§ Brief: Find the word "switch" in the data. Return every line where it appears.

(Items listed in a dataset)

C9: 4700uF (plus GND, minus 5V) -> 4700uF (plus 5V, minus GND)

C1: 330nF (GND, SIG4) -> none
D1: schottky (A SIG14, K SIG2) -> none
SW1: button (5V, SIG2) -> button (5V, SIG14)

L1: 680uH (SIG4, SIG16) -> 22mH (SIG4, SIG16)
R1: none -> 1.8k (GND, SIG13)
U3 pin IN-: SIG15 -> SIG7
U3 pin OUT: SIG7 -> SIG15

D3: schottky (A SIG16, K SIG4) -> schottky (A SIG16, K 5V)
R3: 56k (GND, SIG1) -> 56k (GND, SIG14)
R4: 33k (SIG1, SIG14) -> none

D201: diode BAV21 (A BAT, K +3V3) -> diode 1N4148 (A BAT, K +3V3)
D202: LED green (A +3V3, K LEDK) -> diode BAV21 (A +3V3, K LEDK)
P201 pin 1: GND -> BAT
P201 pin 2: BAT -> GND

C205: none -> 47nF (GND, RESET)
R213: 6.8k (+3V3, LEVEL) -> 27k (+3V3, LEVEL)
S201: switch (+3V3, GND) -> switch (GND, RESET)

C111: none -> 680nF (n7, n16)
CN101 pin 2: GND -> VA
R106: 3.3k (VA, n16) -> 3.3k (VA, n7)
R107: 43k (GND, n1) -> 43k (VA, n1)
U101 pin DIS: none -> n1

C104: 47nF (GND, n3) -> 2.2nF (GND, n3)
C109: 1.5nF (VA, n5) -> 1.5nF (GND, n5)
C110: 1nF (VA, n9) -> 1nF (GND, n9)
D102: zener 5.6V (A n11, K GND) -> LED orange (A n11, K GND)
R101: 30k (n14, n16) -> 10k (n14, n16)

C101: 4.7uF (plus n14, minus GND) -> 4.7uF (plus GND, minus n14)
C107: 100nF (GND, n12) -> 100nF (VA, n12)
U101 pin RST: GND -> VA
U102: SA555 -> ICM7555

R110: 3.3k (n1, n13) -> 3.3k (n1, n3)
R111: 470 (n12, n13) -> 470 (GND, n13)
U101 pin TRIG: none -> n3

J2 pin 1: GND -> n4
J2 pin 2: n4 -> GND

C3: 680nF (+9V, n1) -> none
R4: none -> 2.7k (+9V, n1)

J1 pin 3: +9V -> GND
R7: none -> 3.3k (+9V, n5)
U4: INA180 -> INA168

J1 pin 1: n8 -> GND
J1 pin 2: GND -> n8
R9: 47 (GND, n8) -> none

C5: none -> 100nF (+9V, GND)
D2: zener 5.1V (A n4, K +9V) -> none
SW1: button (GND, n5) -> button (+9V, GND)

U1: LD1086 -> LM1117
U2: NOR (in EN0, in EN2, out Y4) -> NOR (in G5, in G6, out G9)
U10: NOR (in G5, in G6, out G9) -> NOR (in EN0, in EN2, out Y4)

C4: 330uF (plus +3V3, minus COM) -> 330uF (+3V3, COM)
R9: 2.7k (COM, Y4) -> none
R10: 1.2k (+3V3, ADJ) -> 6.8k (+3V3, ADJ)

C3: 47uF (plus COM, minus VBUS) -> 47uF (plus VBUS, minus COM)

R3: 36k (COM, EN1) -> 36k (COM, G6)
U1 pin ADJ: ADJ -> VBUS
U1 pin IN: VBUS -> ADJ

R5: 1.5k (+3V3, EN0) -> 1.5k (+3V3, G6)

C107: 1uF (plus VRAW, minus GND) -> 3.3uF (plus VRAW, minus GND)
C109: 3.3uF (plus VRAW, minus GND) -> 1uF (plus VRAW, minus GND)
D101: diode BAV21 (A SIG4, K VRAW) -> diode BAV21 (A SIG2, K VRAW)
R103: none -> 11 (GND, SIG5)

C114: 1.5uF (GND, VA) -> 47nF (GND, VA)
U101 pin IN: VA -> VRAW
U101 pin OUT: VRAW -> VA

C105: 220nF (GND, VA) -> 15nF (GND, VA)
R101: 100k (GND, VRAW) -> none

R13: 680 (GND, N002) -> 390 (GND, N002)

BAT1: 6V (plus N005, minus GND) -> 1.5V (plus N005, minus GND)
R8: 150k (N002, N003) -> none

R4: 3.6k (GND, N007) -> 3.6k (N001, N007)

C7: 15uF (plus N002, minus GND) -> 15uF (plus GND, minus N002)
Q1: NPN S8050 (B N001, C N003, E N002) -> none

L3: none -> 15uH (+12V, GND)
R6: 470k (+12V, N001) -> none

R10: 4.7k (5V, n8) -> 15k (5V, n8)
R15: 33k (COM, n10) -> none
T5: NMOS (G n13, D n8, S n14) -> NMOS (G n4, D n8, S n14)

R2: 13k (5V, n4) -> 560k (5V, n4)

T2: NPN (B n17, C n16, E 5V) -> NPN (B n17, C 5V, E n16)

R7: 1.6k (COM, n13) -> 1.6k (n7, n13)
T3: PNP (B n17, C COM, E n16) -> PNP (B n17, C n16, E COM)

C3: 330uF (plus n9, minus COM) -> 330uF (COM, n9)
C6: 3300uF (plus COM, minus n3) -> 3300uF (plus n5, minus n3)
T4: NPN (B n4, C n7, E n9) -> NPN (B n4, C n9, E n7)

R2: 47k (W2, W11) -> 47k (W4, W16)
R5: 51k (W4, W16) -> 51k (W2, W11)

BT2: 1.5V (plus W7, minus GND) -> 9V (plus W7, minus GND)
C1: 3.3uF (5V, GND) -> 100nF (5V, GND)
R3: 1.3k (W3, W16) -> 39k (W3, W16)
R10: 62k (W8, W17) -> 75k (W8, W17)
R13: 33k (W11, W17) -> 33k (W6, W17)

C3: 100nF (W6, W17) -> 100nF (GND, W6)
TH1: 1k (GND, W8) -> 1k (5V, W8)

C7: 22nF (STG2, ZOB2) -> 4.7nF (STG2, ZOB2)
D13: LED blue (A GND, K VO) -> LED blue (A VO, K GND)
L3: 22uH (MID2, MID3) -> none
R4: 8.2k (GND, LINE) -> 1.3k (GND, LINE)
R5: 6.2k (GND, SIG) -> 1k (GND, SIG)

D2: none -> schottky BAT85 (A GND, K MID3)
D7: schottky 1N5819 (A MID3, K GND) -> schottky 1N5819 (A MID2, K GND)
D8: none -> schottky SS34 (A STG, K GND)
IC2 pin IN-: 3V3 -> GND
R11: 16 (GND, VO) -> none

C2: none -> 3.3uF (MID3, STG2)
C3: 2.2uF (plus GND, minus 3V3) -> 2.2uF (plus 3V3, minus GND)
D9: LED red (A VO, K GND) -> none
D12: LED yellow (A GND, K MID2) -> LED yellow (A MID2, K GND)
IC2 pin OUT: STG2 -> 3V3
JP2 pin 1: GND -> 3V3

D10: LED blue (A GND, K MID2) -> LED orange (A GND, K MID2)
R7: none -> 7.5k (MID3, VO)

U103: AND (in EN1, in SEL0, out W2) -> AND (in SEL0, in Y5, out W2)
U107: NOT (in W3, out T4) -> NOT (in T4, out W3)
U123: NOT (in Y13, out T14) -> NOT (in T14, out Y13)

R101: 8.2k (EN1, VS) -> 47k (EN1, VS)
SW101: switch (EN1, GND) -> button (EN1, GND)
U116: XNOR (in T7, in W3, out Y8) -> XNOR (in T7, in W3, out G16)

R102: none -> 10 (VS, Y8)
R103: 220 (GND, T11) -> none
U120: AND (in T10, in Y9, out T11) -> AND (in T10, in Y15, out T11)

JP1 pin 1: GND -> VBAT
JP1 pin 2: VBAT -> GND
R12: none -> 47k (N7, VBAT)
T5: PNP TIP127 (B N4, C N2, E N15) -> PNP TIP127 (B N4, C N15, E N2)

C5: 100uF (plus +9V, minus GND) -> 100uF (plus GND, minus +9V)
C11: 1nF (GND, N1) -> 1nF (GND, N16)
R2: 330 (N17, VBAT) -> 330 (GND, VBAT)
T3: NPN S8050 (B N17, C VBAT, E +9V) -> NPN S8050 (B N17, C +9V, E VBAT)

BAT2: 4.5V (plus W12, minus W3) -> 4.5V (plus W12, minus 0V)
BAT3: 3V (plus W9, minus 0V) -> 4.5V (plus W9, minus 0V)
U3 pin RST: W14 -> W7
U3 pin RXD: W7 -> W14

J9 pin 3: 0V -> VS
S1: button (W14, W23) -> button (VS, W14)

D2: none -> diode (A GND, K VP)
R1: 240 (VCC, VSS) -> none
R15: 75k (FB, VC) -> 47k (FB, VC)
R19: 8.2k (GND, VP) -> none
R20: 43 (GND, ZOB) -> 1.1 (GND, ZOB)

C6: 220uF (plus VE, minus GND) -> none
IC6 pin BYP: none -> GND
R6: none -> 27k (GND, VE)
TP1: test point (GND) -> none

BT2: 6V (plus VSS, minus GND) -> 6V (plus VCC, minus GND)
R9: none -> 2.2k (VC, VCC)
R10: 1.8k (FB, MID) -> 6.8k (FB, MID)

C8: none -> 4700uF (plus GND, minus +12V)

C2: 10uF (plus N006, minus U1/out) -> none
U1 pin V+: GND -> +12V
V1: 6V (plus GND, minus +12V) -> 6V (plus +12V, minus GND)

§ Reply to the task:
S201: switch (+3V3, GND) -> switch (GND, RESET)
SW101: switch (EN1, GND) -> button (EN1, GND)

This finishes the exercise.